══ DATA SUPPLIED ══

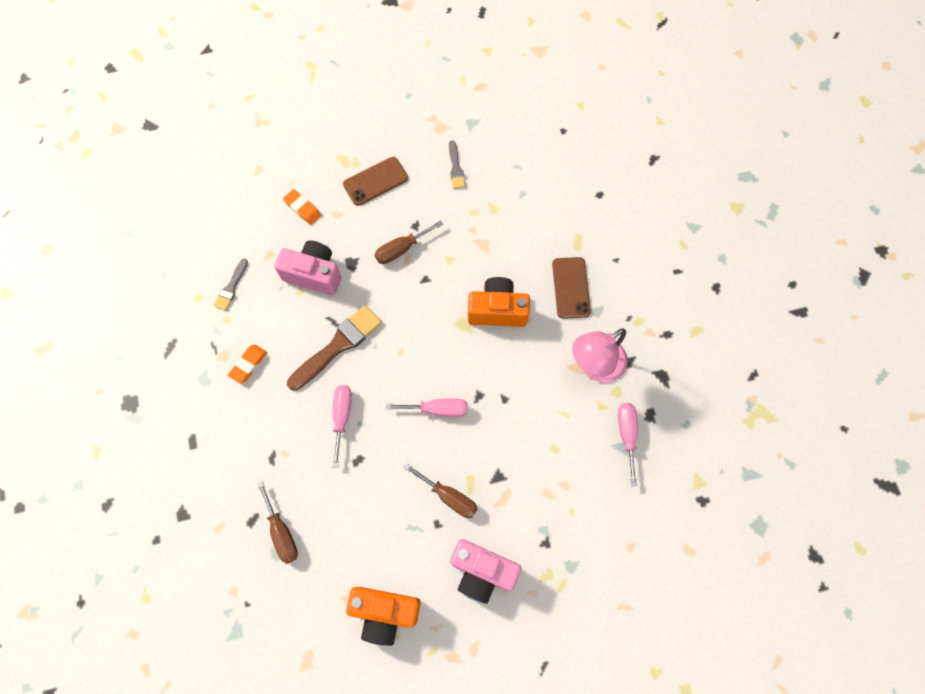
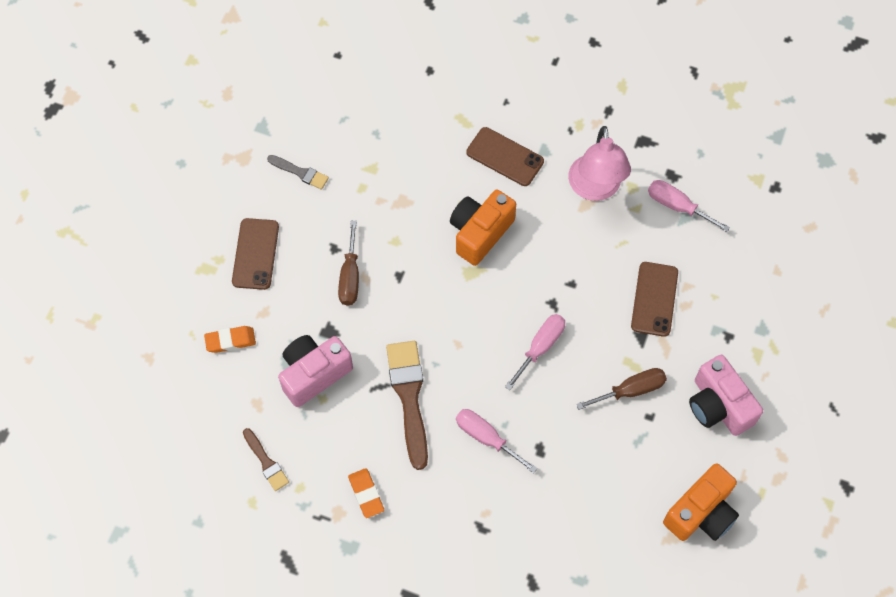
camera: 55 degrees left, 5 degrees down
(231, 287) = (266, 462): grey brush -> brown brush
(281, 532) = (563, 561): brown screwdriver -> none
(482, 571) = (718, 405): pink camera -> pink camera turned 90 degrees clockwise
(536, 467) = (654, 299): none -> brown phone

═══
══ DATA SUPPLIED ══

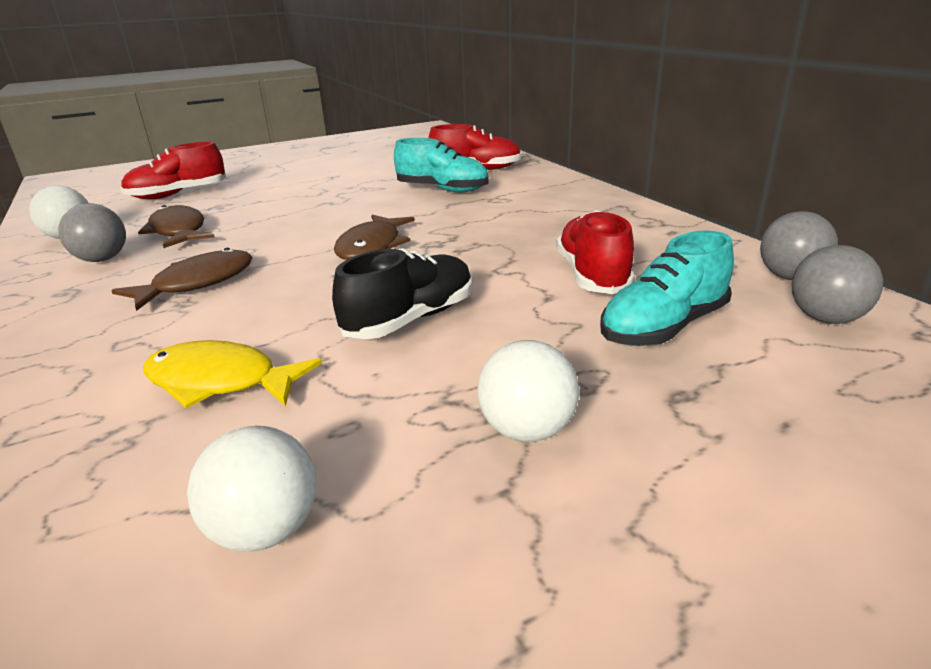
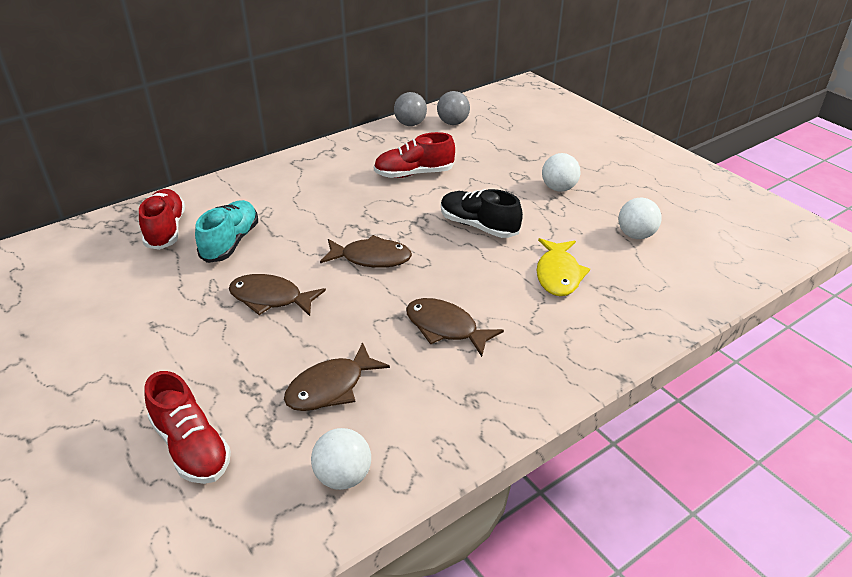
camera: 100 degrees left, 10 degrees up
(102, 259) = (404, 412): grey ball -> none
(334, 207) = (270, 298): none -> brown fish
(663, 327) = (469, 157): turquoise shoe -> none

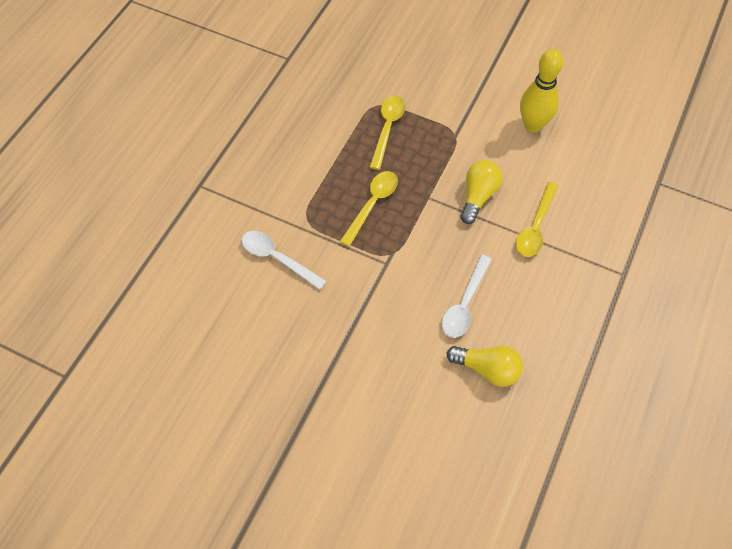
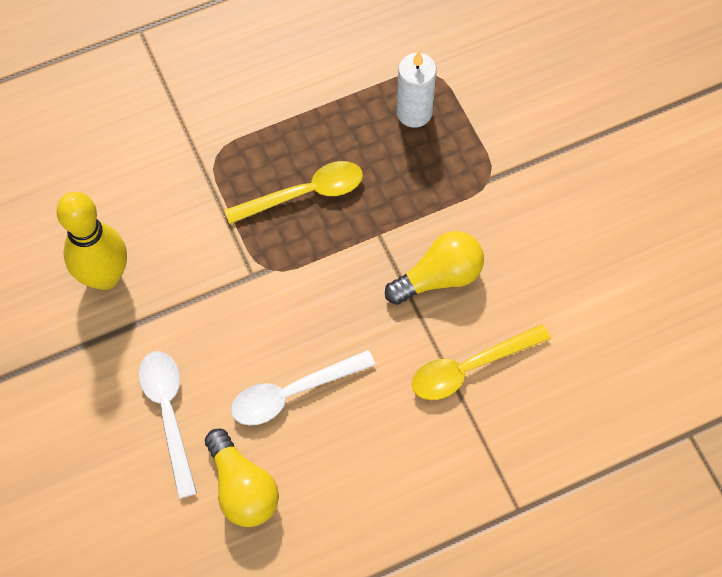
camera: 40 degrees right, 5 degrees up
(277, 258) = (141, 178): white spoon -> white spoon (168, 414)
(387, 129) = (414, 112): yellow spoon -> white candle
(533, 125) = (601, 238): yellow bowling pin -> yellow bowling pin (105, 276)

═══

## WORK ITEM
Above are the entries; count how many of their lines contain the word "degrees" and give only that number.

## RESPONSE BOX
4